## Task directions
What is needed is an exact reproduction of the lines from the one that contains "(370, 385) = (141, 260): none" through the end of the data, both included and nothing else, with pictures omitted.

━━━━━━━━━━━━━━━━━━━━━━━━━━━━━━

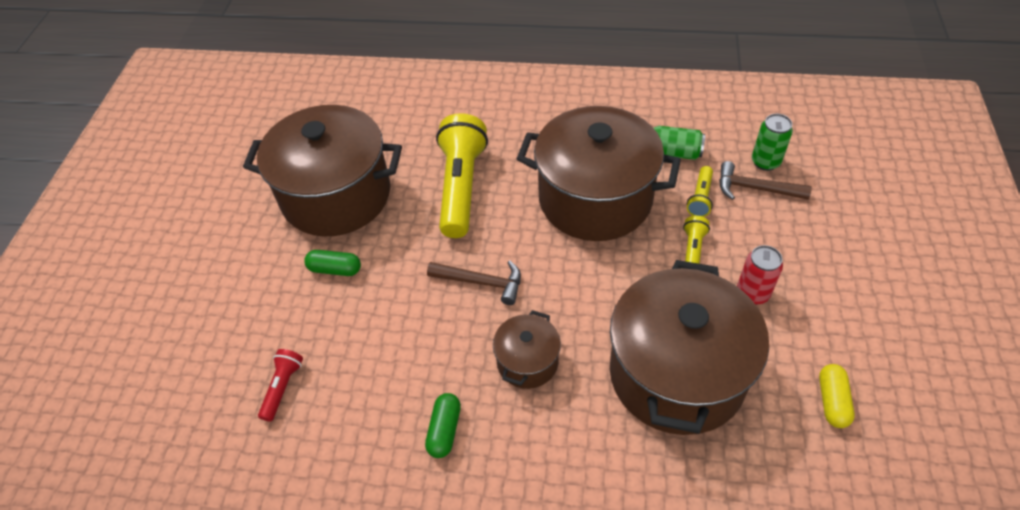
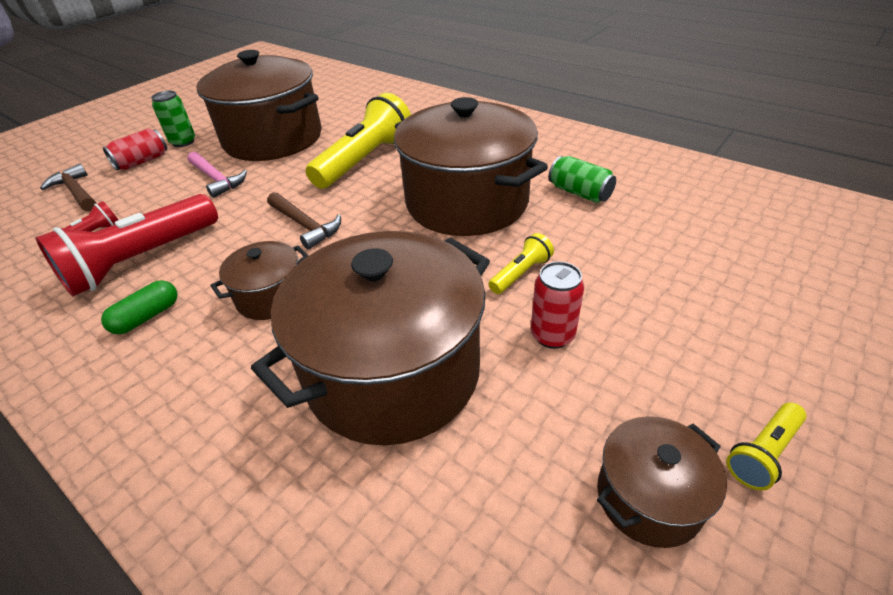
camera: 30 degrees right, 10 degrees down
(221, 282) = (142, 161): none -> red can
(335, 269) = (216, 179): green capsule -> pink hammer
(370, 385) = (141, 260): none -> red flashlight
(700, 198) = (573, 234): yellow flashlight -> yellow flashlight (763, 453)
(755, 188) = (643, 246): brown hammer -> brown hammer (76, 192)
(765, 162) = (676, 229): green can -> green can (183, 142)
(832, 401) = (551, 496): yellow capsule -> none
(878, 373) = (648, 497): none -> brown pot

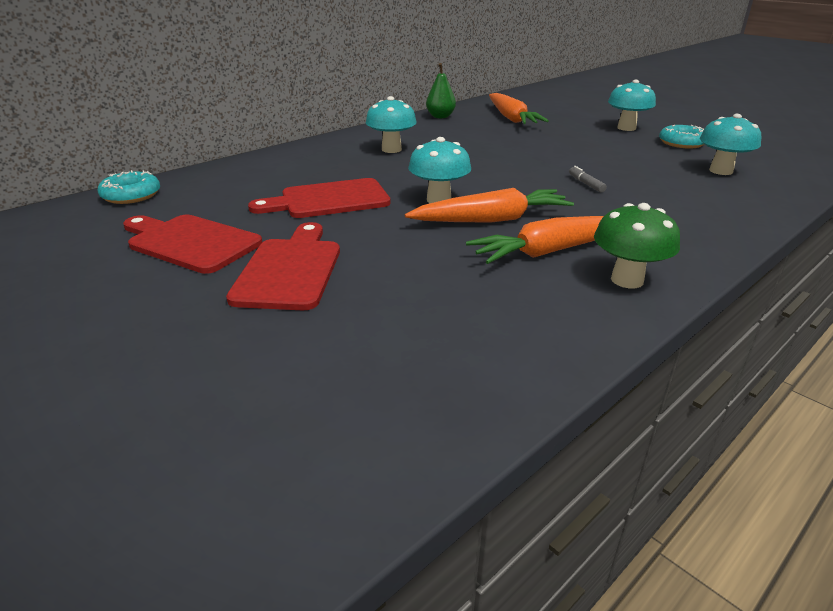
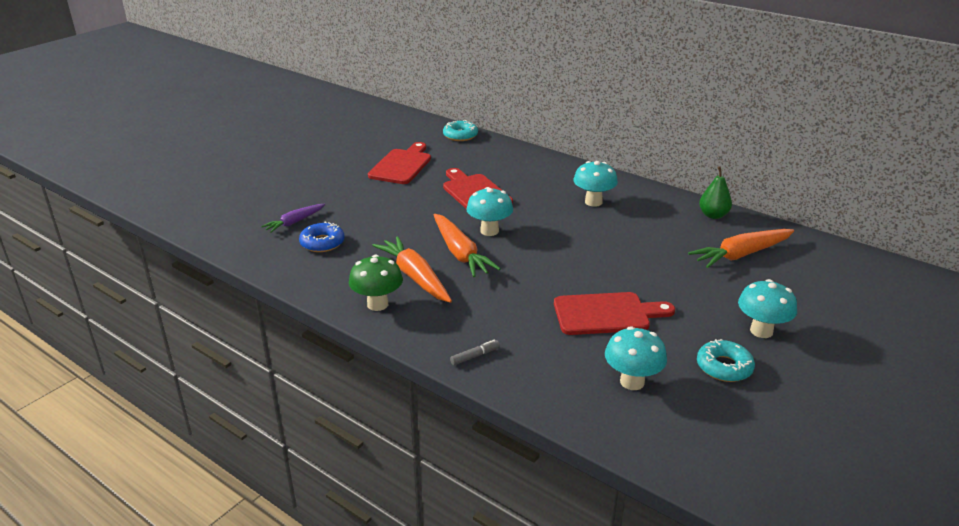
camera: 80 degrees right, 0 degrees up
(290, 270) = (375, 197): red cutting board -> red cutting board (606, 314)
(344, 356) = (294, 222): none -> purple carrot
(437, 324) = (322, 243): none -> blue donut
(586, 184) = (553, 295): grey marker -> grey marker (475, 356)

━━━━━━━━━━━━━━━━━━━━━━━━━━━━━━

## Result of this task
(370, 385) = (141, 260): none -> red flashlight
(700, 198) = (573, 234): yellow flashlight -> yellow flashlight (763, 453)
(755, 188) = (643, 246): brown hammer -> brown hammer (76, 192)
(765, 162) = (676, 229): green can -> green can (183, 142)
(832, 401) = (551, 496): yellow capsule -> none
(878, 373) = (648, 497): none -> brown pot

camera: 80 degrees right, 0 degrees up
(290, 270) = (375, 197): red cutting board -> red cutting board (606, 314)
(344, 356) = (294, 222): none -> purple carrot
(437, 324) = (322, 243): none -> blue donut
(586, 184) = (553, 295): grey marker -> grey marker (475, 356)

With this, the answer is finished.